**Data shown:**
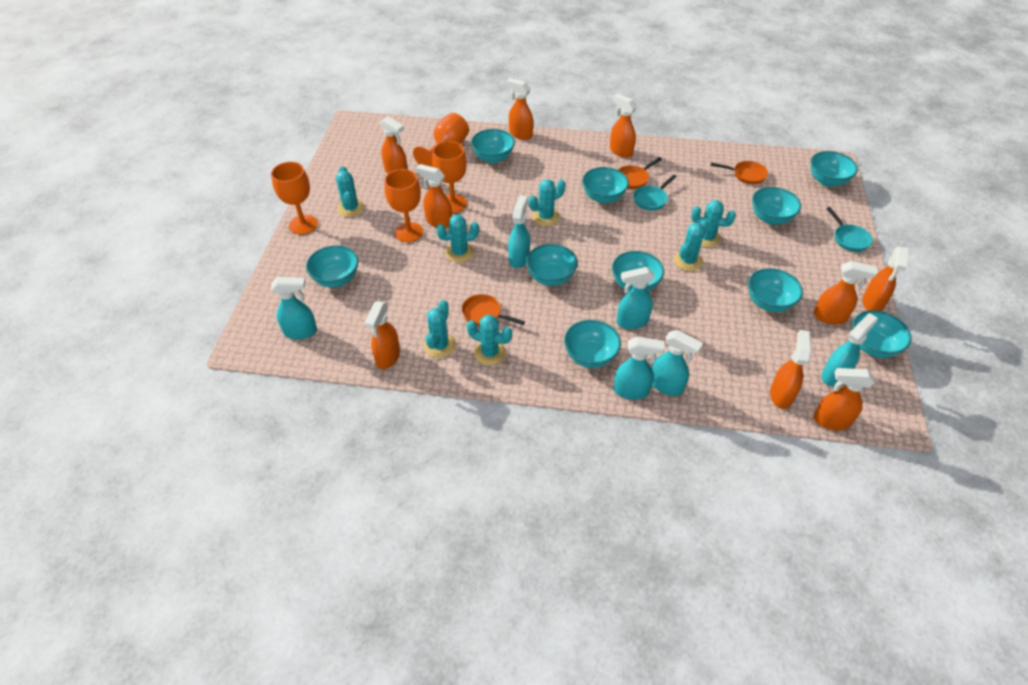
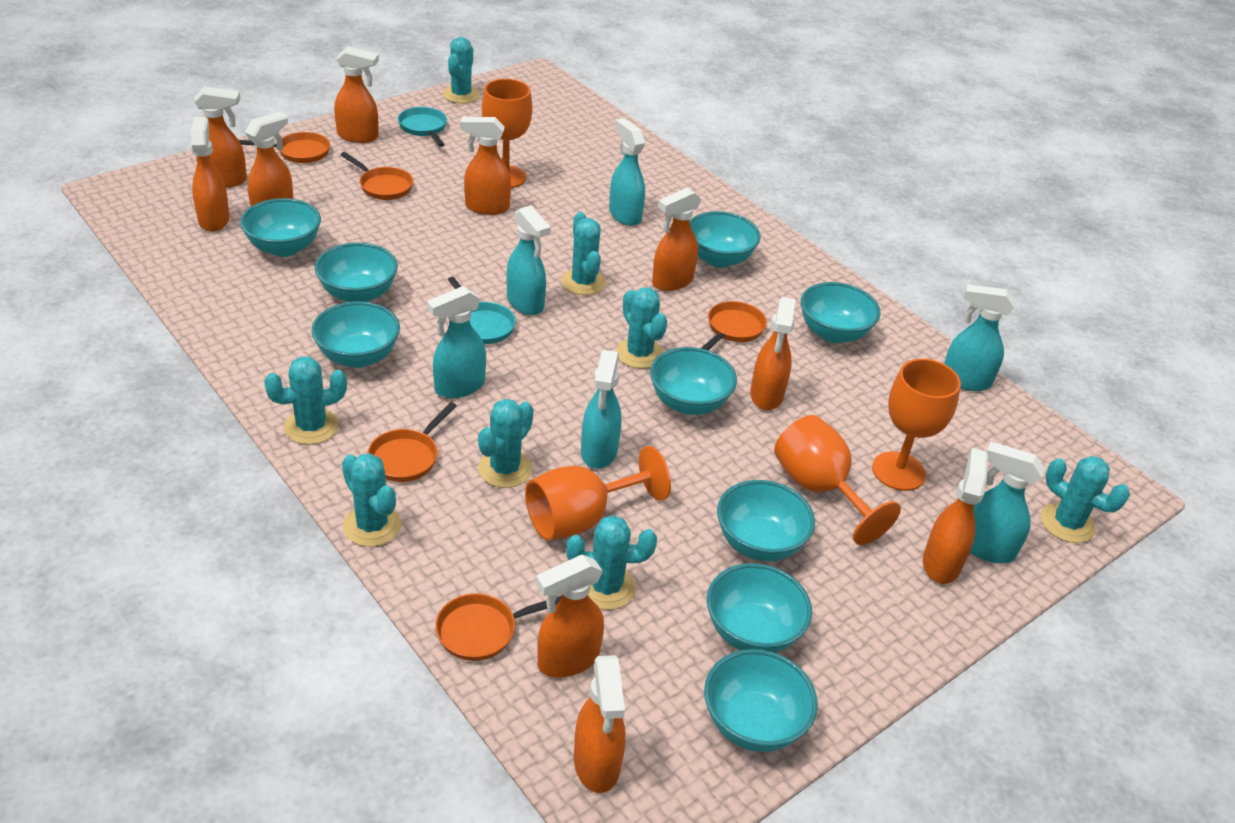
orange pan: 3 -> 5
orange spray bottle: 9 -> 10
turquoise bowl: 10 -> 9
turquoise cactus: 7 -> 8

**Task statement:**
Without copying any picture, write out all of the material exactly as it reads.

**Exercise solution:**
orange pan: 3 -> 5
orange spray bottle: 9 -> 10
turquoise bowl: 10 -> 9
turquoise cactus: 7 -> 8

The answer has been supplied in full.